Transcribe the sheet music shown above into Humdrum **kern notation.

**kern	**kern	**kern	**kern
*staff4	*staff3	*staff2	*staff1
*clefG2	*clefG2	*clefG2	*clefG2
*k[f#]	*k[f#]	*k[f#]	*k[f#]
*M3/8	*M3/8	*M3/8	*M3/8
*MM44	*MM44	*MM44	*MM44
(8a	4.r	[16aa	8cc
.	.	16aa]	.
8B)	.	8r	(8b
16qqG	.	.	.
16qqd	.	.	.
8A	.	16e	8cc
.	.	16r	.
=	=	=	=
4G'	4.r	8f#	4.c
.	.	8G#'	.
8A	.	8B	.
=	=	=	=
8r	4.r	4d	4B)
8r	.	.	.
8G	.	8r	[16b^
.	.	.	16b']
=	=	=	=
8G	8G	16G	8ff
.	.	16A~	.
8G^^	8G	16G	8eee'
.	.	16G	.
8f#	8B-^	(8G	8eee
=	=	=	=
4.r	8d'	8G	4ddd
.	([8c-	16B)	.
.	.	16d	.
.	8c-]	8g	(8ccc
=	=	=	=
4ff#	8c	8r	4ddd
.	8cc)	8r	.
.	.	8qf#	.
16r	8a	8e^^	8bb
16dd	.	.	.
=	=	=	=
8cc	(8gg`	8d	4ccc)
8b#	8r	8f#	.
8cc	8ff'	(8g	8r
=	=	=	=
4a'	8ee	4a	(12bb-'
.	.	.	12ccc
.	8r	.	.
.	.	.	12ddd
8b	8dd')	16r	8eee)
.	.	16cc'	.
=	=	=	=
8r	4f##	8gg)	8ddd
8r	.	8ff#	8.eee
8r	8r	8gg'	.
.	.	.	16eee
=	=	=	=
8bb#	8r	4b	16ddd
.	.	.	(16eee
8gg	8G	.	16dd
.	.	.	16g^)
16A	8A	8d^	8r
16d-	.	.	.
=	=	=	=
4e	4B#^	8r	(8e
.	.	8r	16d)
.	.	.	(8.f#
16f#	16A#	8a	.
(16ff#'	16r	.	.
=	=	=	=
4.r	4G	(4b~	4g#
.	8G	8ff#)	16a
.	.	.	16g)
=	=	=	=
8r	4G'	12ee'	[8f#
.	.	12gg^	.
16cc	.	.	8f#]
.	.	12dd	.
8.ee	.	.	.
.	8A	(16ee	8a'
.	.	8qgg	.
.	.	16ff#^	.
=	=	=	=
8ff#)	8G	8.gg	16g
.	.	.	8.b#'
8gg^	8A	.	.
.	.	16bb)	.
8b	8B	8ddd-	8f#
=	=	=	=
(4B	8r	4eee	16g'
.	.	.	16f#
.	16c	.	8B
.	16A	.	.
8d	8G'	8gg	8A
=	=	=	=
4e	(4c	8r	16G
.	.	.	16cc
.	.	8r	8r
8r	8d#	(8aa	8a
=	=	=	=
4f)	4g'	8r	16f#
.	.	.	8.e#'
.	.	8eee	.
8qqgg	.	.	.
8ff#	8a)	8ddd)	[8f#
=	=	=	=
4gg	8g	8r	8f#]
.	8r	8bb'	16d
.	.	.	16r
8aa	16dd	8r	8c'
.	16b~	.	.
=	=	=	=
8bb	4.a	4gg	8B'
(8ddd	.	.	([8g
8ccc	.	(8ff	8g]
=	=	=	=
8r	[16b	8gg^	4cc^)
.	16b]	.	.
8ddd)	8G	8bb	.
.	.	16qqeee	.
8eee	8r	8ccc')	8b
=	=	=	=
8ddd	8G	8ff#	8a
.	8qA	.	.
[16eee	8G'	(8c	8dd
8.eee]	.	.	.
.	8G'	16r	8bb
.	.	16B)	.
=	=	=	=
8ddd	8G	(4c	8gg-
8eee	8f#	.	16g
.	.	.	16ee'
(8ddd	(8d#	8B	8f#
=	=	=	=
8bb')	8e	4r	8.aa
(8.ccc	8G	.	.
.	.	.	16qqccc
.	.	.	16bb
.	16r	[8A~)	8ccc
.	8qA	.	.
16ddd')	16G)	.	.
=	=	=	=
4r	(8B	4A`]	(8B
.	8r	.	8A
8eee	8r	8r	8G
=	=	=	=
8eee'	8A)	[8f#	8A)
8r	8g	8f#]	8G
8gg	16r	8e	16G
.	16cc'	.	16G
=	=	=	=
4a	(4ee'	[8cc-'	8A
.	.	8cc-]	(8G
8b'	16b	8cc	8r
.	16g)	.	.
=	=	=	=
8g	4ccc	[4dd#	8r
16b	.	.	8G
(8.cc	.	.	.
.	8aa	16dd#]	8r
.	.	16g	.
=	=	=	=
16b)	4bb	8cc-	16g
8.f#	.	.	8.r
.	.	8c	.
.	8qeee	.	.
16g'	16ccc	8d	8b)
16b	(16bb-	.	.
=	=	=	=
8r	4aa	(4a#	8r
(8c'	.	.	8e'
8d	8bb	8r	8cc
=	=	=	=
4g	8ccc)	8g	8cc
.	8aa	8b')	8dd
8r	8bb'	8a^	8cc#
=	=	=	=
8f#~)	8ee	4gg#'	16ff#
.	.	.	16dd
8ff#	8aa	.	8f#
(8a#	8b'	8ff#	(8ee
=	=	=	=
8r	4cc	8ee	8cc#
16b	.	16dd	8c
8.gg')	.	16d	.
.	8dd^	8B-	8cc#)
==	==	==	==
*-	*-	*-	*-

***

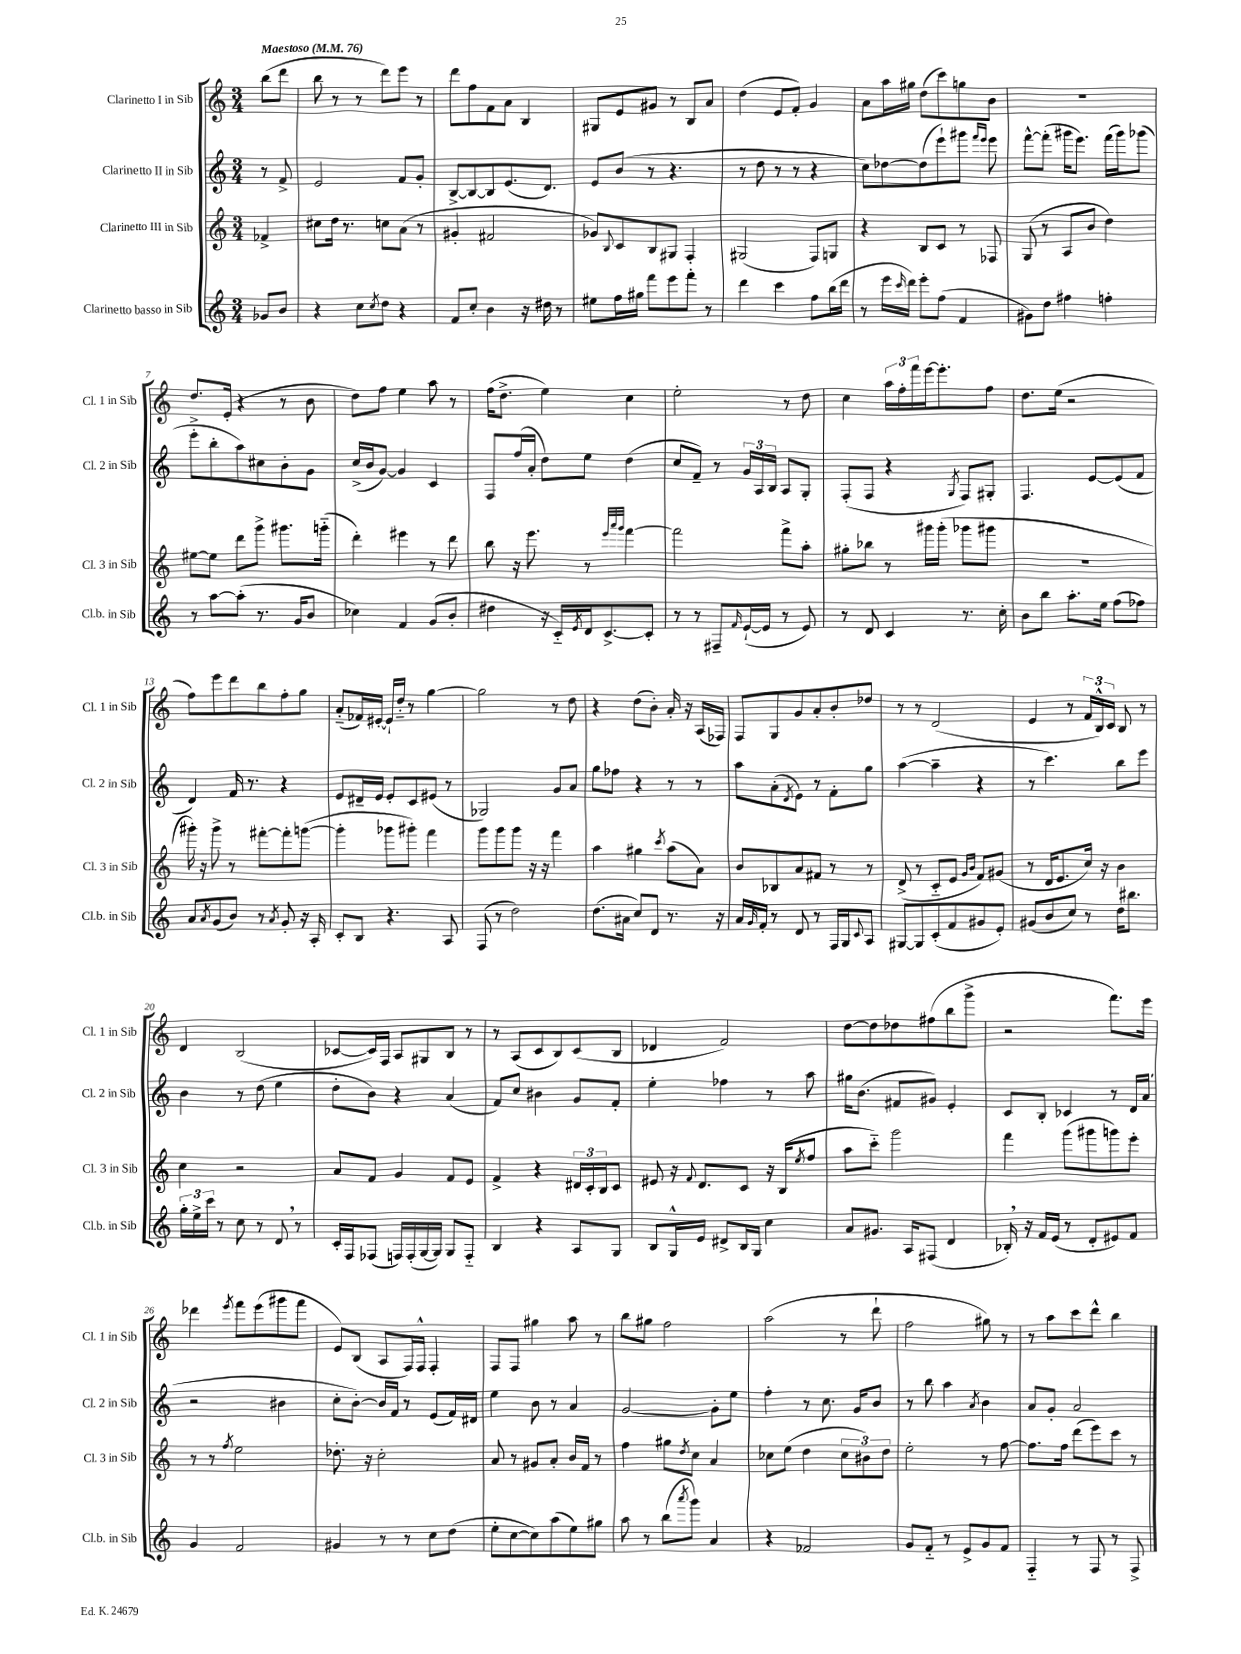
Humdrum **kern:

***

» Task to complete
Pull out every line above that contains the word "Humdrum", and copy each one in full.

» Task solution
Transcribe the sheet music shown above into Humdrum **kern notation.
Humdrum **kern:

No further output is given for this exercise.